[[ Supplied records open ]]
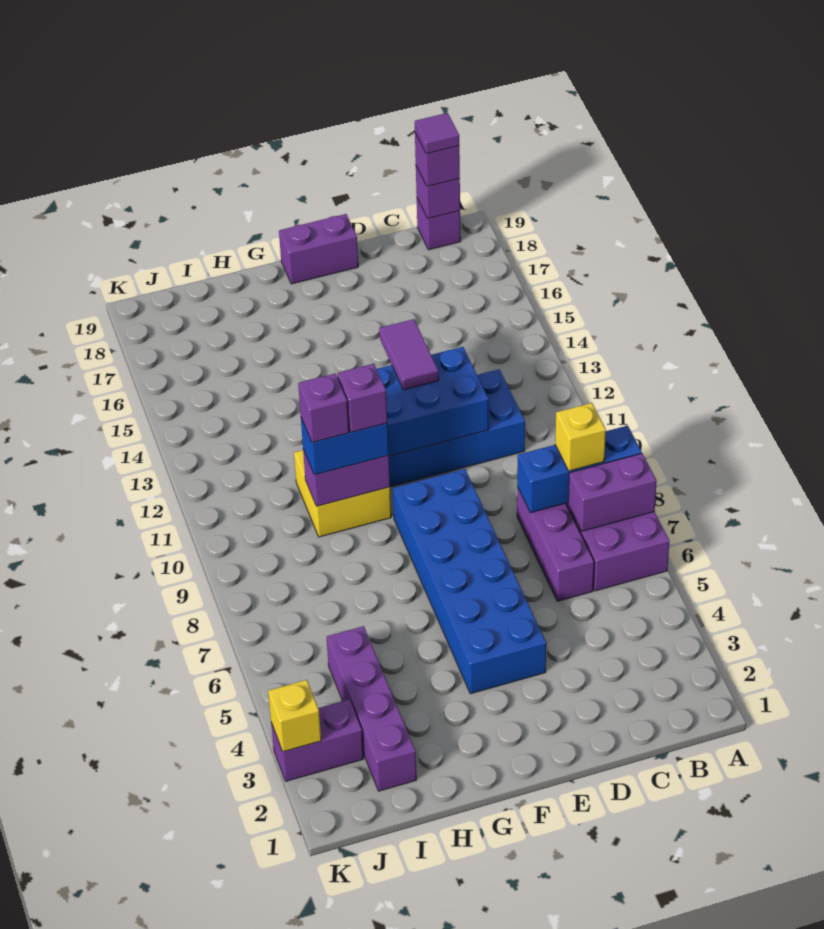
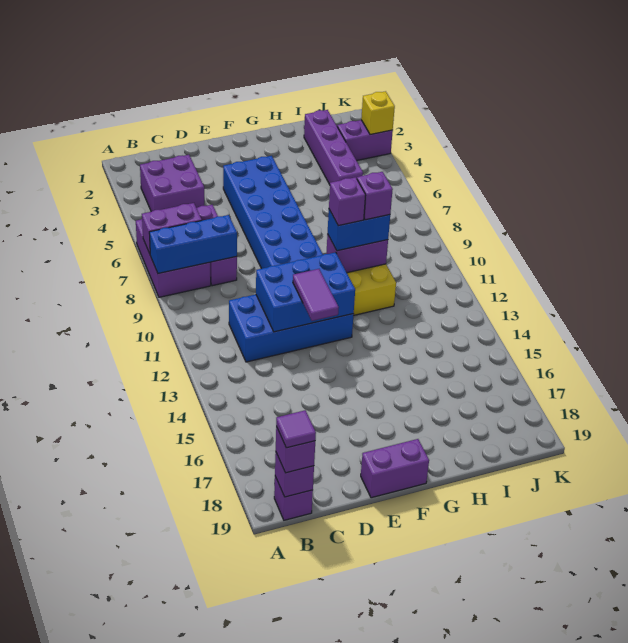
none -> purple brick B3:C4 level 1
yellow brick B8 level 3 -> none

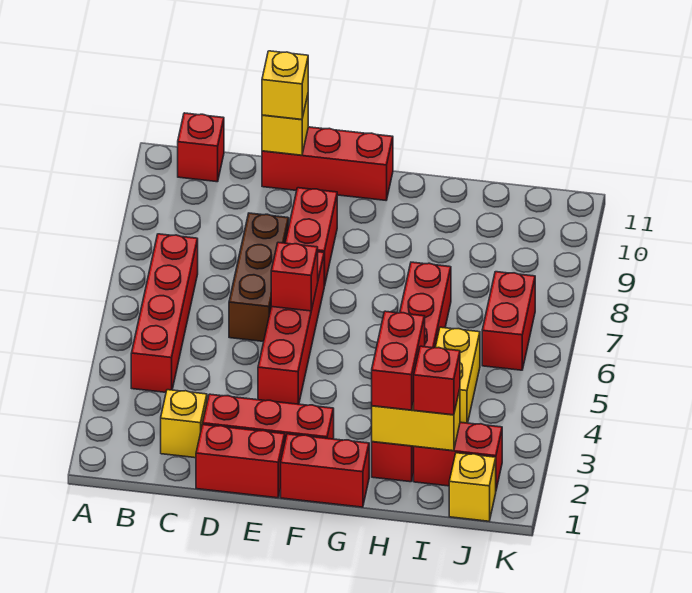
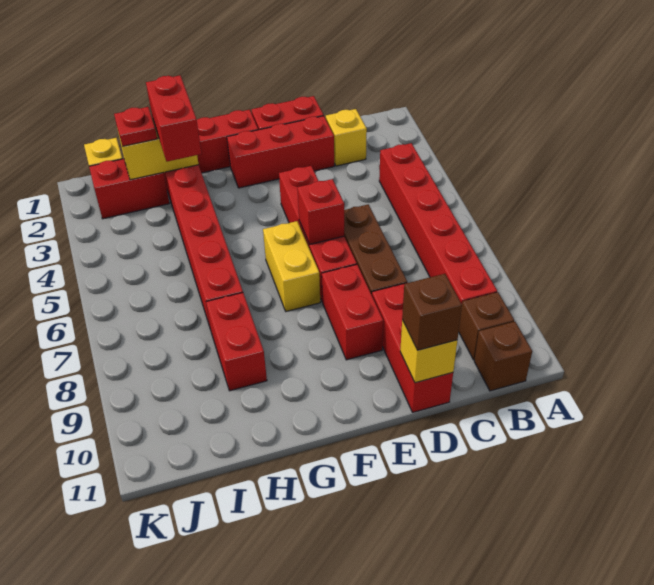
red brick B4:B7 level 1 -> red brick B4:B9 level 1
none -> brown brick B10 level 1
red brick B11 level 1 -> brown brick B11 level 1
red brick D11:F11 level 1 -> red brick D9:D11 level 1
yellow brick D11 level 3 -> brown brick D11 level 3
red brick I2 level 3 -> red plate I2 level 3
yellow brick I4:I5 level 1 -> yellow brick F6:F7 level 1
red brick J6:J7 level 1 -> red brick H8:H9 level 1

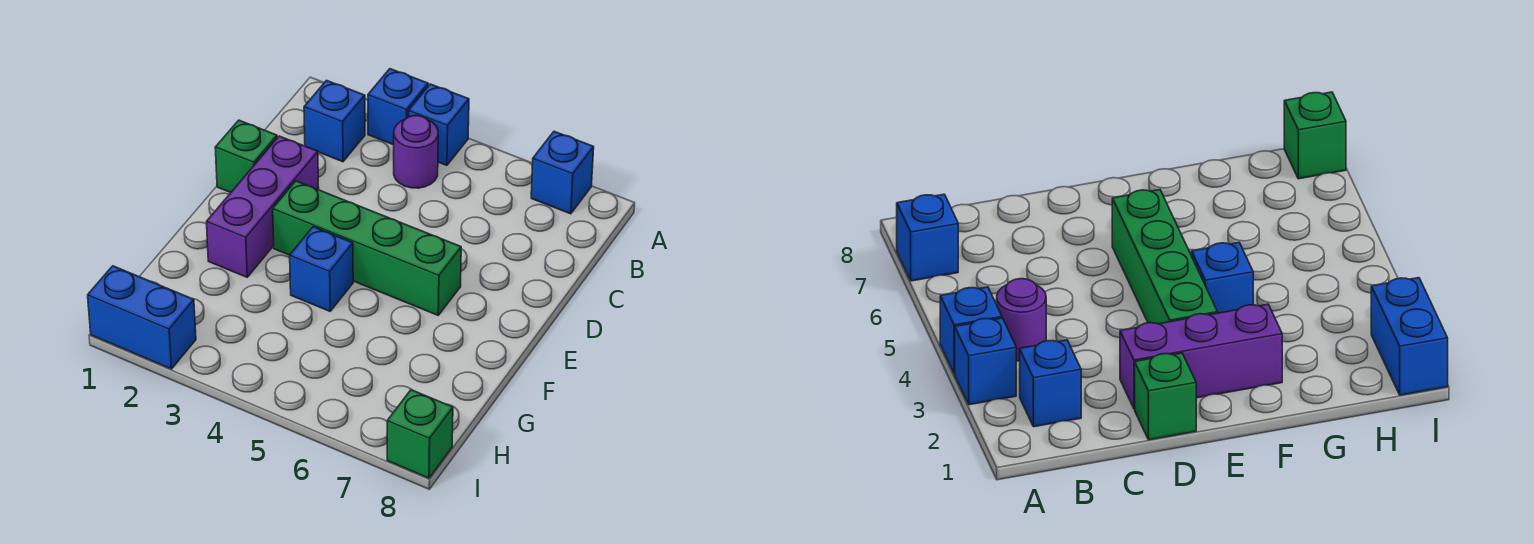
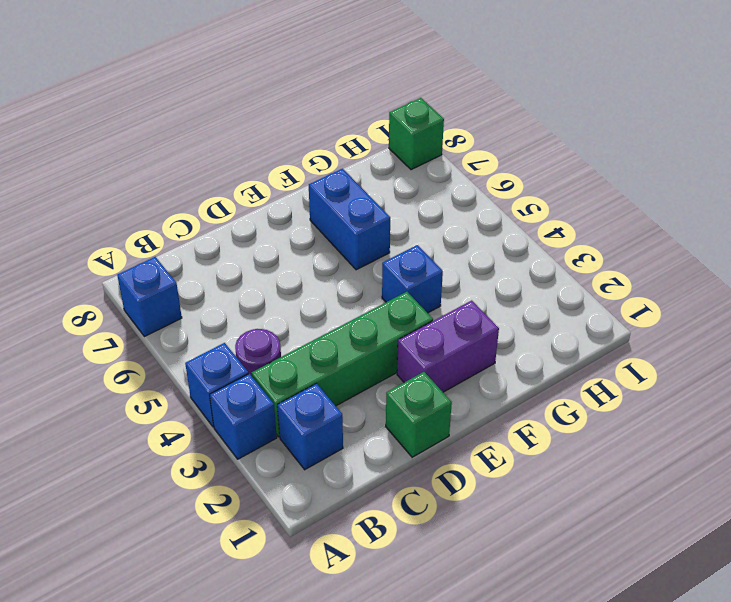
purple brick D2:F2 level 1 -> purple brick E2:F2 level 1
green brick E3:E6 level 1 -> green brick B3:E3 level 1
blue brick I1:I2 level 1 -> blue brick F6:F7 level 1

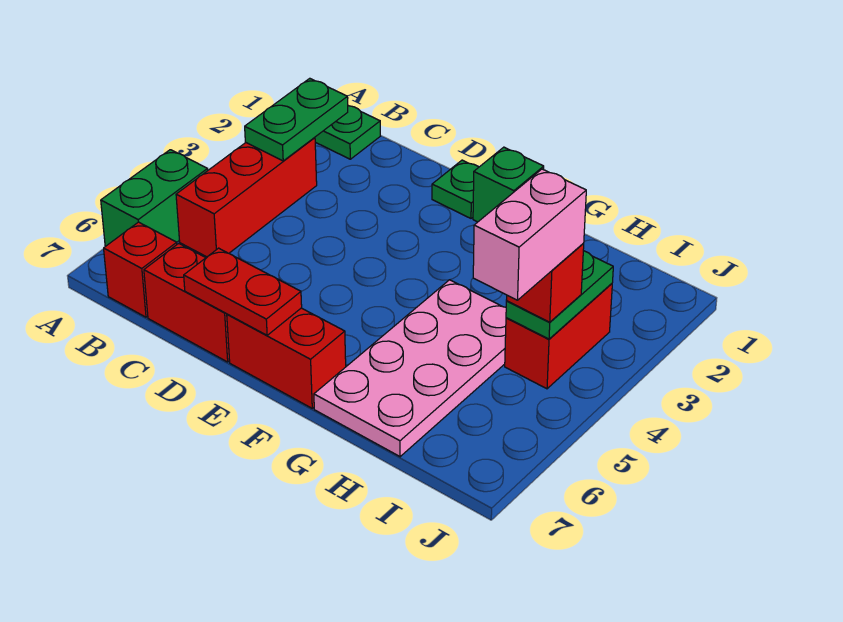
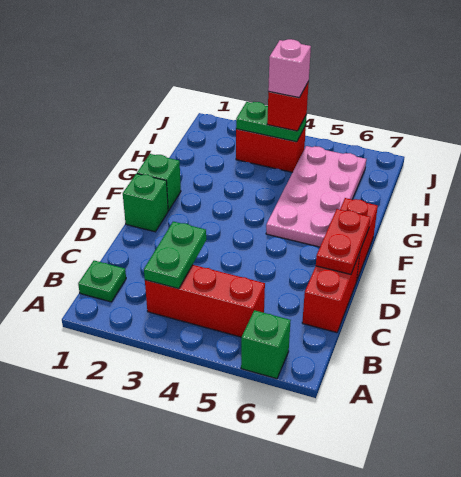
green brick A5:A6 level 1 -> green brick A6 level 1
green plate B2:B3 level 2 -> green plate B3:C3 level 2
red brick B7 level 1 -> none
green plate E1 level 1 -> green brick E1 level 1
pink plate G4:H7 level 1 -> pink plate F5:I6 level 1
pink brick I4:I5 level 4 -> pink brick I4 level 4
[[ Supplied records closed ]]
### Task to carry out
Please print every record exactly as written, without the pictures.

### Exercise answer
none -> purple brick B3:C4 level 1
yellow brick B8 level 3 -> none

red brick B4:B7 level 1 -> red brick B4:B9 level 1
none -> brown brick B10 level 1
red brick B11 level 1 -> brown brick B11 level 1
red brick D11:F11 level 1 -> red brick D9:D11 level 1
yellow brick D11 level 3 -> brown brick D11 level 3
red brick I2 level 3 -> red plate I2 level 3
yellow brick I4:I5 level 1 -> yellow brick F6:F7 level 1
red brick J6:J7 level 1 -> red brick H8:H9 level 1

purple brick D2:F2 level 1 -> purple brick E2:F2 level 1
green brick E3:E6 level 1 -> green brick B3:E3 level 1
blue brick I1:I2 level 1 -> blue brick F6:F7 level 1

green brick A5:A6 level 1 -> green brick A6 level 1
green plate B2:B3 level 2 -> green plate B3:C3 level 2
red brick B7 level 1 -> none
green plate E1 level 1 -> green brick E1 level 1
pink plate G4:H7 level 1 -> pink plate F5:I6 level 1
pink brick I4:I5 level 4 -> pink brick I4 level 4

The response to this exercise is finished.